BEGIN EXCERPTED RECORDS

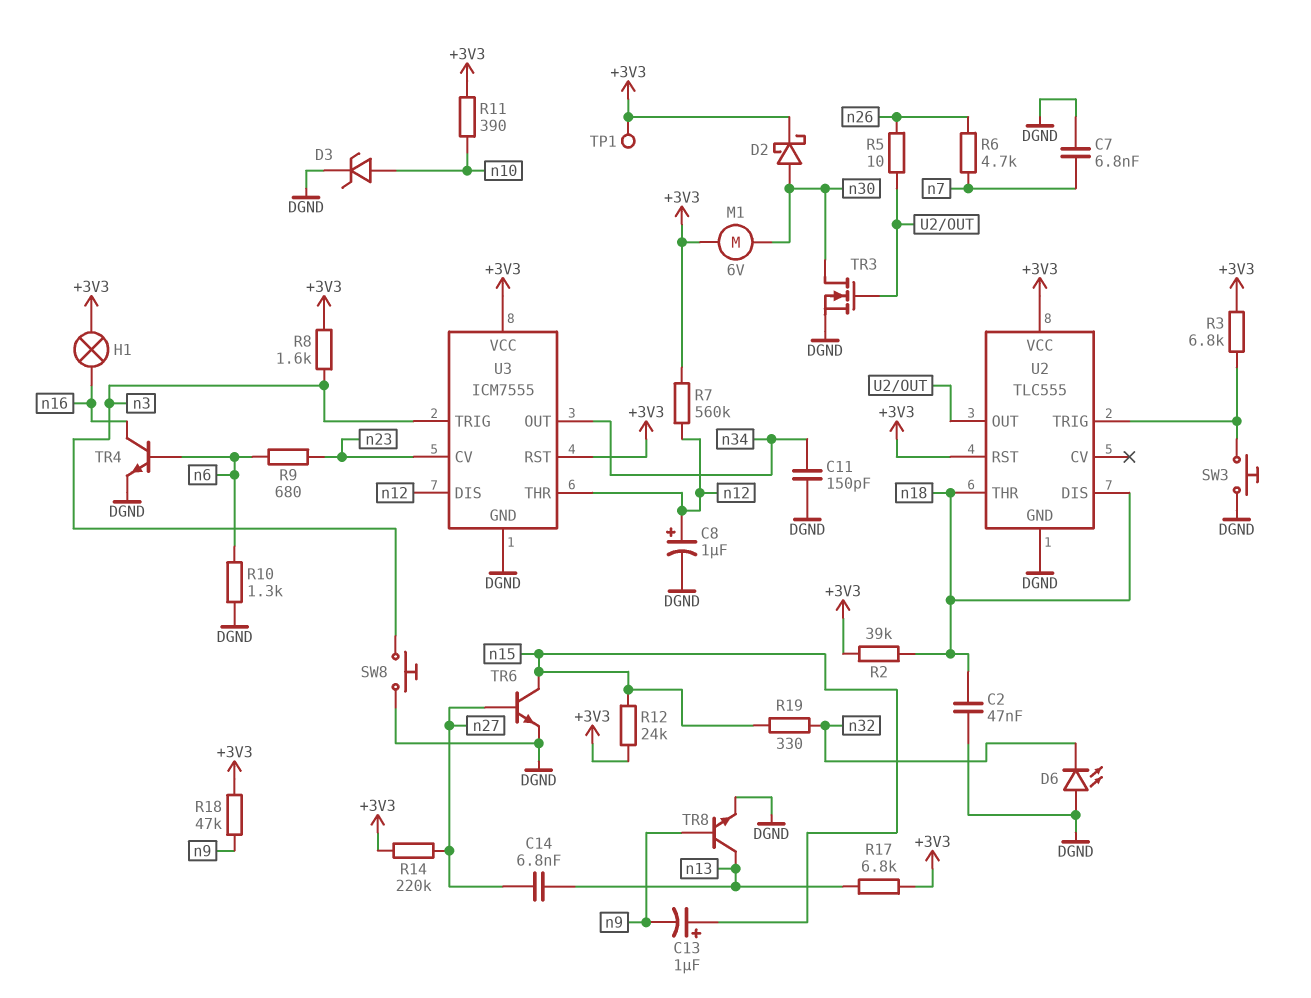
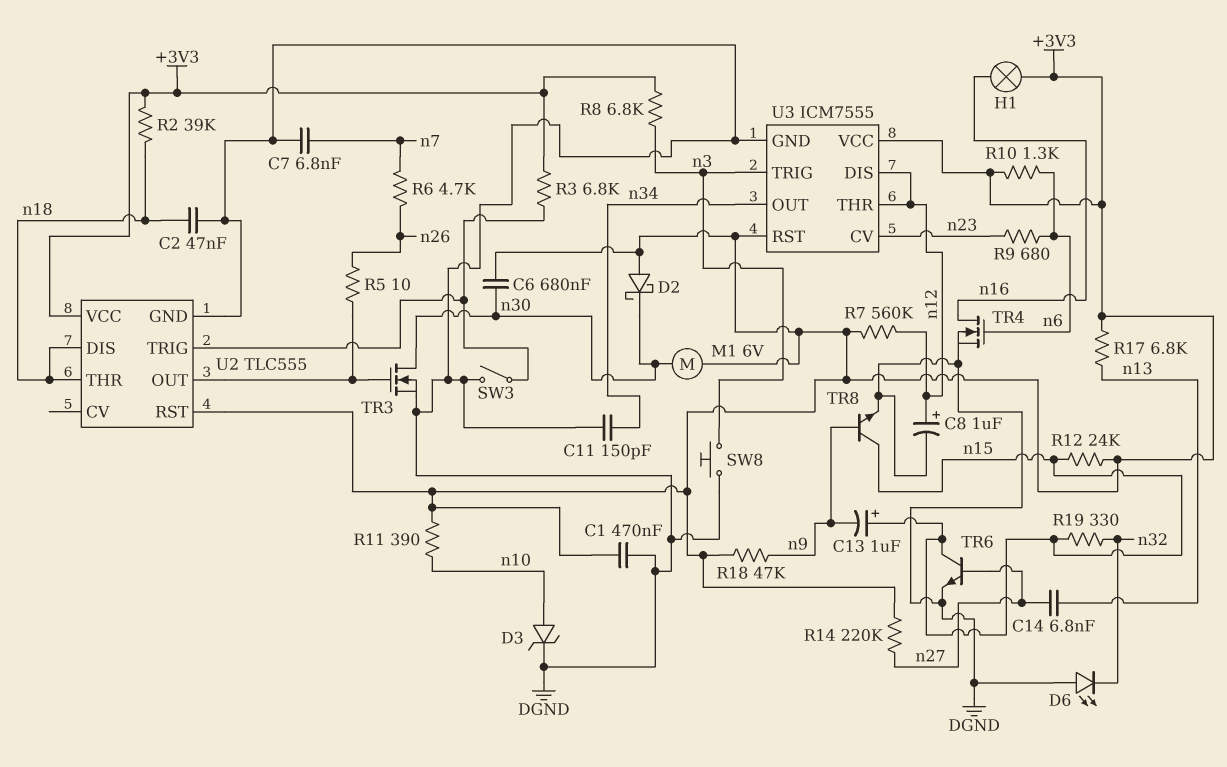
C1: none -> 470nF (+3V3, DGND)
C6: none -> 680nF (+3V3, n30)
D2: schottky (A n30, K +3V3) -> schottky (A +3V3, K n30)
R8: 1.6k (+3V3, n3) -> 6.8k (+3V3, n3)
R10: 1.3k (DGND, n6) -> 1.3k (+3V3, n6)
SW3: button (DGND, U2/TRIG) -> switch (DGND, U2/TRIG)
TP1: test point (+3V3) -> none
TR4: NPN (B n6, C n16, E DGND) -> NMOS (G n6, D n16, S DGND)
TR8: NPN (B n9, C n13, E DGND) -> NPN (B n9, C n15, E DGND)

END EXCERPTED RECORDS

For the material above, count the lines where the string "DGND" appears and reply with the count only.

5